Try it: Pictures aside, copy exactly each line from the one that holds "brown soap dispenser [315,206,361,292]" through the last line of the records below.
*** Dataset excerpts
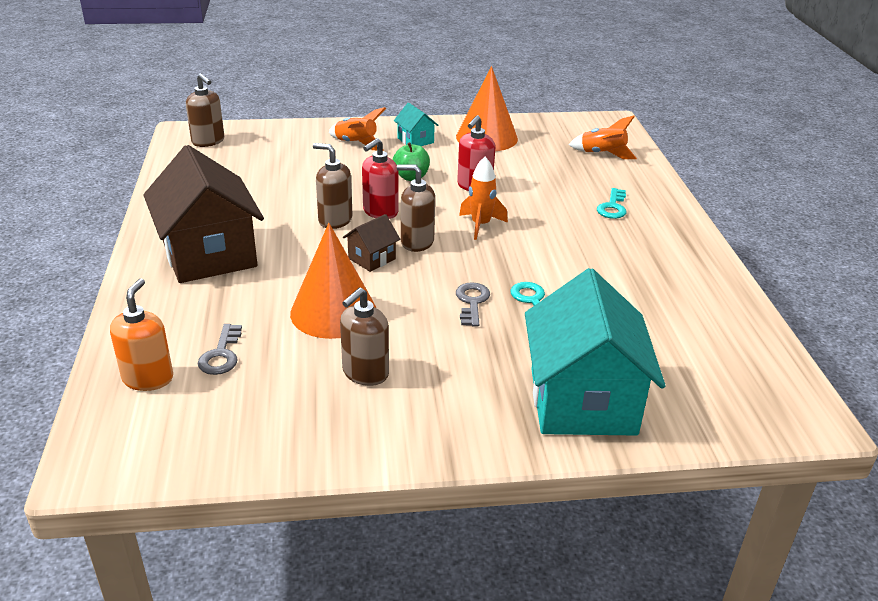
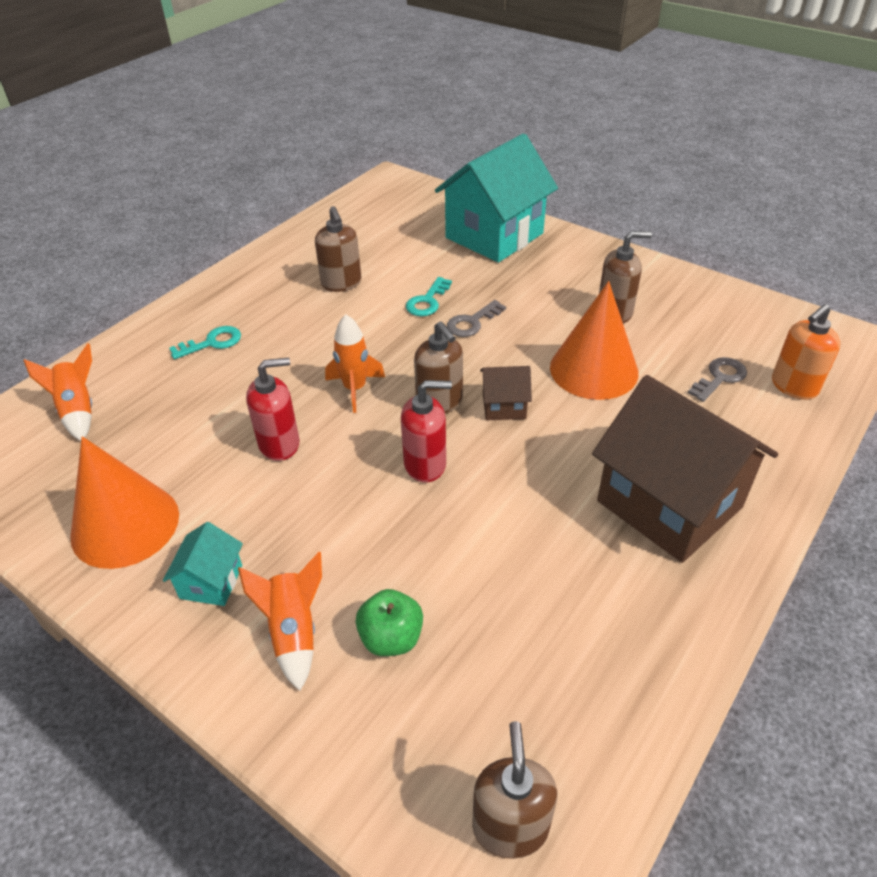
camera: 135 degrees left, 10 degrees up
brown house [143,145,264,283] -> brown house turned 60 degrees counterclockwise [592,375,778,563]
brown soap dispenser [313,143,353,229] -> brown soap dispenser moved to [315,206,361,292]
green apple [393,142,430,181] -> green apple moved to [356,589,423,656]

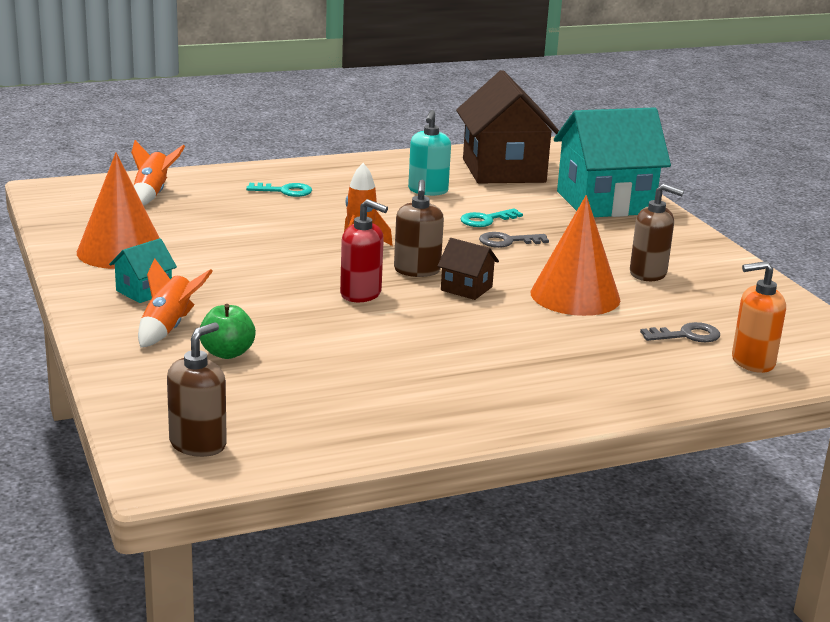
camera: 30 degrees right, 20 degrees down
red soap dispenser [246,358,300,461] -> none
brown soap dispenser [315,206,361,292] -> turquoise soap dispenser [408,110,451,196]
brown house [592,375,778,563] -> brown house moved to [456,70,559,183]

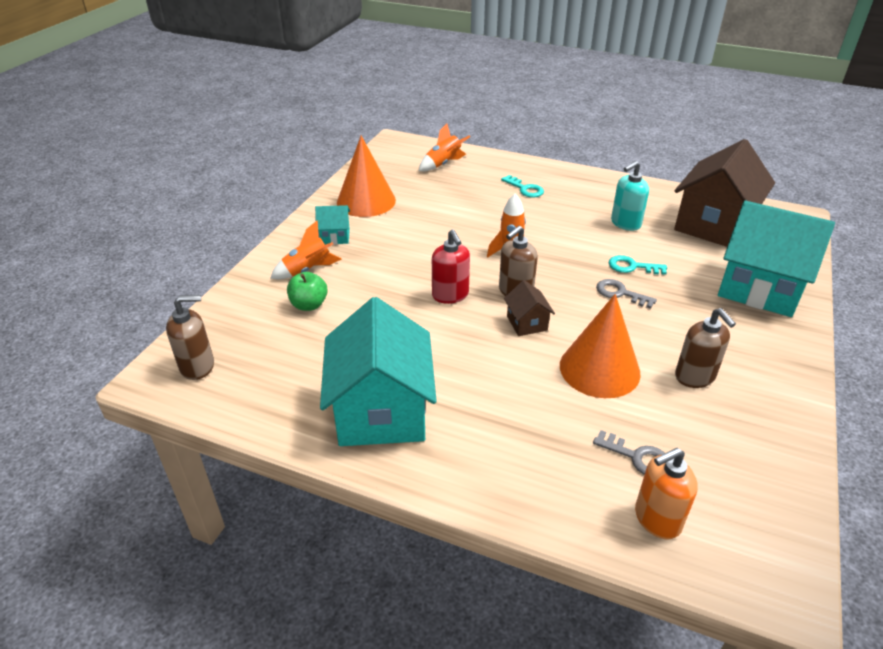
camera: 45 degrees right, 15 degrees up
orange soap dispenser [732,261,786,373] -> orange soap dispenser turned 60 degrees counterclockwise [635,448,698,539]
none -> turquoise house [320,297,437,446]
******
Task output:
brown soap dispenser [315,206,361,292] -> turquoise soap dispenser [408,110,451,196]
brown house [592,375,778,563] -> brown house moved to [456,70,559,183]

camera: 45 degrees right, 15 degrees up
orange soap dispenser [732,261,786,373] -> orange soap dispenser turned 60 degrees counterclockwise [635,448,698,539]
none -> turquoise house [320,297,437,446]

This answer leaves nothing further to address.